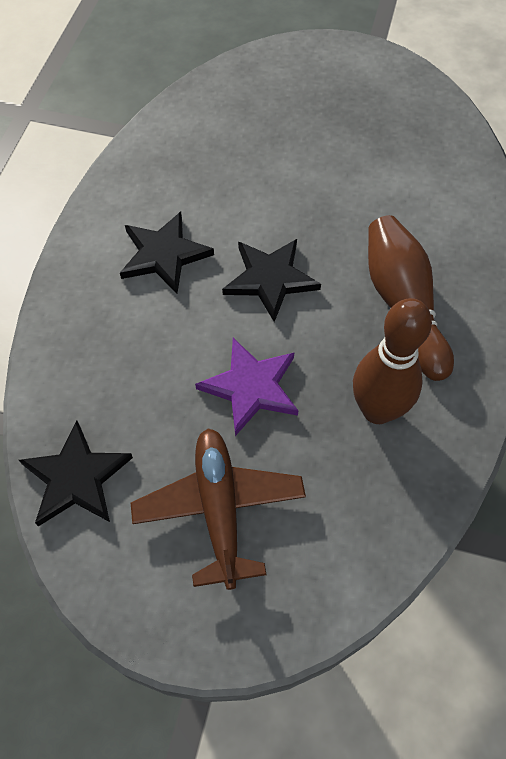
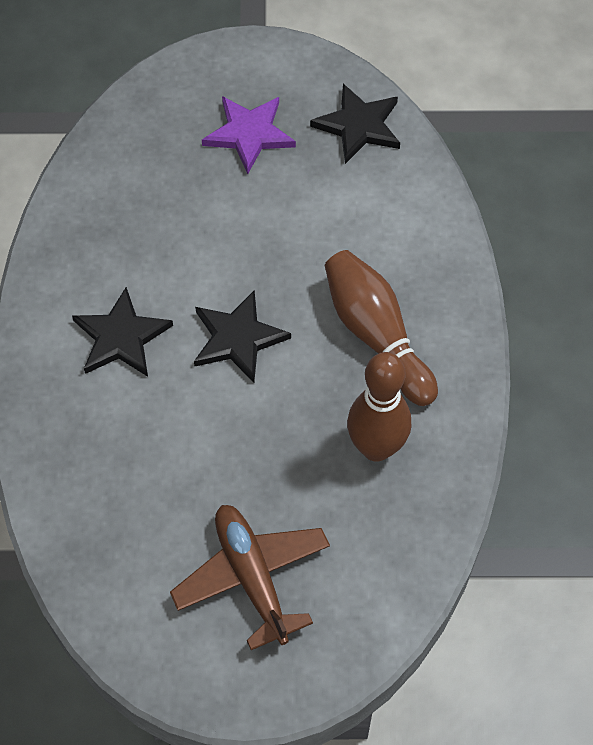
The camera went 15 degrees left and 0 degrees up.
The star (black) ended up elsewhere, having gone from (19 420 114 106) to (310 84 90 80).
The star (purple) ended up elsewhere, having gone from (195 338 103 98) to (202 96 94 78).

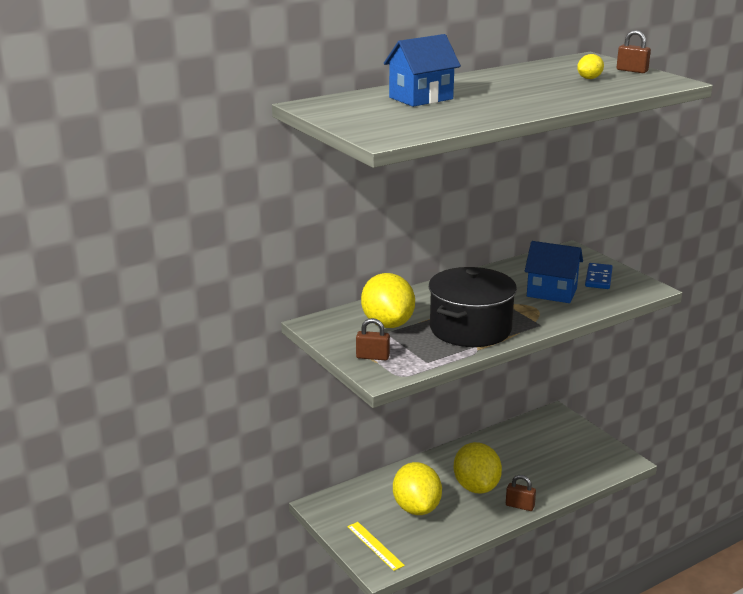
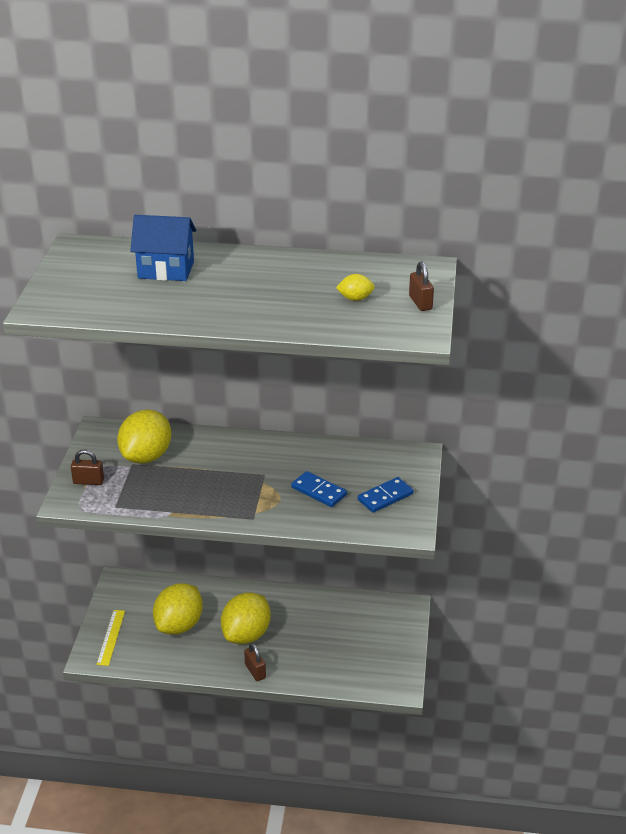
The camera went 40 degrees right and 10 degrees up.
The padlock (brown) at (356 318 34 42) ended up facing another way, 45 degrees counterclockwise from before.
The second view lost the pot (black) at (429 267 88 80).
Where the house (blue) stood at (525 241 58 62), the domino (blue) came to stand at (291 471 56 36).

┄┄┄┄┄┄

**Assigned task**. A verbatim transcription of the listing is expected, with no pictures included.

**Exercise output**.
The camera went 15 degrees left and 0 degrees up.
The star (black) ended up elsewhere, having gone from (19 420 114 106) to (310 84 90 80).
The star (purple) ended up elsewhere, having gone from (195 338 103 98) to (202 96 94 78).

The camera went 40 degrees right and 10 degrees up.
The padlock (brown) at (356 318 34 42) ended up facing another way, 45 degrees counterclockwise from before.
The second view lost the pot (black) at (429 267 88 80).
Where the house (blue) stood at (525 241 58 62), the domino (blue) came to stand at (291 471 56 36).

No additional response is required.